## PROBLEM TO SOLVE
In the records below, copy every line from the line with "Catriona (135, 408)" to the line with "stonemason [689, 194]", both included, without any changes.

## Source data

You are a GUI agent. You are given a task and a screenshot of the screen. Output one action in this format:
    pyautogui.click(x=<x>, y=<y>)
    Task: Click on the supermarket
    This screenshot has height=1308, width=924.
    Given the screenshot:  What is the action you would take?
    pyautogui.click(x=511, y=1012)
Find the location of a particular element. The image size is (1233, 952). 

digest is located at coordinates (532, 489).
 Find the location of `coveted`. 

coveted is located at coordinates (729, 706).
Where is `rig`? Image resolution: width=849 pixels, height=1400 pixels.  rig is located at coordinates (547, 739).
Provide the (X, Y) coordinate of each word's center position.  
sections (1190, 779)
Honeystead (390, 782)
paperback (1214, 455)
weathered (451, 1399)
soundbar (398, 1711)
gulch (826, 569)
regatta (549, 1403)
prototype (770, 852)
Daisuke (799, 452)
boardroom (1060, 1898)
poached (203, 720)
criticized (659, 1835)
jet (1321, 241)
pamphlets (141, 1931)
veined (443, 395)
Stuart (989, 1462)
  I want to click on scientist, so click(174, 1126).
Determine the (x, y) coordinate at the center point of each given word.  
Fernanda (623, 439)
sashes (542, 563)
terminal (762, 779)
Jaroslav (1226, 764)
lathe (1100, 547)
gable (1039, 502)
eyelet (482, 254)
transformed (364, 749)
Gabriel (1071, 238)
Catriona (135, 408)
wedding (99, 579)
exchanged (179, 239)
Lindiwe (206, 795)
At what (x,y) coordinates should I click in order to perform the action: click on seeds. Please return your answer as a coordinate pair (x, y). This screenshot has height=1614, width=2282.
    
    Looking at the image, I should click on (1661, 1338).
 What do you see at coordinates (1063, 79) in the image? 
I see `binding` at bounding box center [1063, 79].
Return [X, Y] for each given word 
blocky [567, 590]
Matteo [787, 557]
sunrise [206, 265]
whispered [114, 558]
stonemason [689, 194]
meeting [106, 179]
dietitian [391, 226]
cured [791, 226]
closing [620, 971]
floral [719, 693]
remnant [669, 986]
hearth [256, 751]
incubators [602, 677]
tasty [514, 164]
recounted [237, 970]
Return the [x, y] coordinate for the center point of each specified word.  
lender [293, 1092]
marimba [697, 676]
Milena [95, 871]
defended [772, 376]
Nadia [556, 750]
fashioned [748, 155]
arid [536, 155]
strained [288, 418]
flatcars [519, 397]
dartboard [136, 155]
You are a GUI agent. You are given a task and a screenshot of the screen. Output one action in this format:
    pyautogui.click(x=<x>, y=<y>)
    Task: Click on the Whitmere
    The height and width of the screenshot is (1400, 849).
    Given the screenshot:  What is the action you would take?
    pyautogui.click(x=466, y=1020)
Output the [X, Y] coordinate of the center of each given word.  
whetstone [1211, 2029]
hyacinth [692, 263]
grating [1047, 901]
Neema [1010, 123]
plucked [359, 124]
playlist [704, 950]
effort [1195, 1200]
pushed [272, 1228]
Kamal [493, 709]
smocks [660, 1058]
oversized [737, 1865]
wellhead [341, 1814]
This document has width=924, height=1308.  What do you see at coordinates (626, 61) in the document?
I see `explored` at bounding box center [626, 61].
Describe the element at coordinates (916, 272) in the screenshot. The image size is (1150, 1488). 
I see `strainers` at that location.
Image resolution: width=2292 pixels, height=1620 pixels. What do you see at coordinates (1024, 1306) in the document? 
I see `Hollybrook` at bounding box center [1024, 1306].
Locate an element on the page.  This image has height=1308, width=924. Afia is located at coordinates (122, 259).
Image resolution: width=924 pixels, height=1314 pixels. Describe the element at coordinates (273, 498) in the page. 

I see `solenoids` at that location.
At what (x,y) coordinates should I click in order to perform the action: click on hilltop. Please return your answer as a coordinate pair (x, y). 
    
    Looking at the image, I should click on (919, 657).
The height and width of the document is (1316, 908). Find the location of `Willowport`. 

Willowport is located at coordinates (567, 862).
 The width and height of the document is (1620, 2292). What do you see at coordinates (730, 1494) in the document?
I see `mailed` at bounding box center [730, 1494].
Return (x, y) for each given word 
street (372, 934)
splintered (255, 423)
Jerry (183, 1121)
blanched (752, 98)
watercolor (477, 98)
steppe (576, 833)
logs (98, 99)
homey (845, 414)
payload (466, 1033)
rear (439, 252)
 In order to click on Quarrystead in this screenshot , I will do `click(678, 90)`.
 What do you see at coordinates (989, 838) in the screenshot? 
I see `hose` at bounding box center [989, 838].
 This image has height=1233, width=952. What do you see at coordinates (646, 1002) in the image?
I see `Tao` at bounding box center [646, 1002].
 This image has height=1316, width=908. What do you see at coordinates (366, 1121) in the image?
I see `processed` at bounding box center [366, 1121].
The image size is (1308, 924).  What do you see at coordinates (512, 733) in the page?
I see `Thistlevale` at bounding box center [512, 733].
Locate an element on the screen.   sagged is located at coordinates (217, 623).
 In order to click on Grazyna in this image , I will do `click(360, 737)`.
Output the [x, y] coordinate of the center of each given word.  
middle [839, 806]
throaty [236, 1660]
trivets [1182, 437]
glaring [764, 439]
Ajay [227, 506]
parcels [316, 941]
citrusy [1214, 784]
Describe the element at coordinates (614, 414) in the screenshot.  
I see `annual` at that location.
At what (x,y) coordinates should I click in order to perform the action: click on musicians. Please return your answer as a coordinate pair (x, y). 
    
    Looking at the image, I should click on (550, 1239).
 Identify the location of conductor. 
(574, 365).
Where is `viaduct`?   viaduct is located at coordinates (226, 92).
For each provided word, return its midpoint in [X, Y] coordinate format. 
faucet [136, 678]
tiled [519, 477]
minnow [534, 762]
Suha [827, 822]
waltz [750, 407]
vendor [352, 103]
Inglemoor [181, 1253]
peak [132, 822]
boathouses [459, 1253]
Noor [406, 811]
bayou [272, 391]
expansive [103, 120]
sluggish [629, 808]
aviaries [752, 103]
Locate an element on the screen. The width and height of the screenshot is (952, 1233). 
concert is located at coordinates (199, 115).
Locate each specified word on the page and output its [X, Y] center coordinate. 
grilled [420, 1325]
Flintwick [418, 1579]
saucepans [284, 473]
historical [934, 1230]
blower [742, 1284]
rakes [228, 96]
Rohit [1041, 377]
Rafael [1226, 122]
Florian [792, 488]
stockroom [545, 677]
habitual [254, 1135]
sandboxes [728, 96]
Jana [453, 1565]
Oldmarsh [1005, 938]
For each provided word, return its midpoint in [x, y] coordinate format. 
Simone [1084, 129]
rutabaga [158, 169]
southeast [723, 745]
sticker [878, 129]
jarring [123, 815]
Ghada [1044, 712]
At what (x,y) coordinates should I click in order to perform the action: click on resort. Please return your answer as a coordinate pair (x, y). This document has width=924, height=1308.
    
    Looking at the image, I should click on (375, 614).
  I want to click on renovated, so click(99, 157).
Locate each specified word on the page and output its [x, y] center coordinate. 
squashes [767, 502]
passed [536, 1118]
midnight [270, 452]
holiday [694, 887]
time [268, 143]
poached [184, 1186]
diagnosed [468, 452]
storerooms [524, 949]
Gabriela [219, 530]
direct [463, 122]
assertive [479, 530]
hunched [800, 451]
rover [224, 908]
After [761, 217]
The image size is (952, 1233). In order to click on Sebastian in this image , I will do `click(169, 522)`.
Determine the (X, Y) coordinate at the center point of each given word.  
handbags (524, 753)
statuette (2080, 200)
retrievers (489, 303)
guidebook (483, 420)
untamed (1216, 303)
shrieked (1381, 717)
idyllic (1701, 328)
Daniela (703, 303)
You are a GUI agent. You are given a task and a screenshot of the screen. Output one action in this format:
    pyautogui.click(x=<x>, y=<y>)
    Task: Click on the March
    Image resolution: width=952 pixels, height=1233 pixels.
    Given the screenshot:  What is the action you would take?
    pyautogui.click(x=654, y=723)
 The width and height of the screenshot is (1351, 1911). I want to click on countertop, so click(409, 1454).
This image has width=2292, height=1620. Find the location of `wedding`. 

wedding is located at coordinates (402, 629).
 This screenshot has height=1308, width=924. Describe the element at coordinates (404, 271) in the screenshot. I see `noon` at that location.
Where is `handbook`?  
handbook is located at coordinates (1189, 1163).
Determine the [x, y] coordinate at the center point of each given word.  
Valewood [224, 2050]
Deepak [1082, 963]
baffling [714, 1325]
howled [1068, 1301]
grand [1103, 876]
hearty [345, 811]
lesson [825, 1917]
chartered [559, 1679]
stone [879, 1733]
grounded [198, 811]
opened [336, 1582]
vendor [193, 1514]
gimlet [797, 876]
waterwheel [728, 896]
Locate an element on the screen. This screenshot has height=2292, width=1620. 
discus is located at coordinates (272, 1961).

## ANSWER IN FULL
Catriona (135, 408)
wedding (99, 579)
exchanged (179, 239)
Lindiwe (206, 795)
At what (x,y) coordinates should I click in order to perform the action: click on seeds. Please return your answer as a coordinate pair (x, y). This screenshot has height=1614, width=2282.
    
    Looking at the image, I should click on (1661, 1338).
 What do you see at coordinates (1063, 79) in the image? 
I see `binding` at bounding box center [1063, 79].
Return [X, Y] for each given word 
blocky [567, 590]
Matteo [787, 557]
sunrise [206, 265]
whispered [114, 558]
stonemason [689, 194]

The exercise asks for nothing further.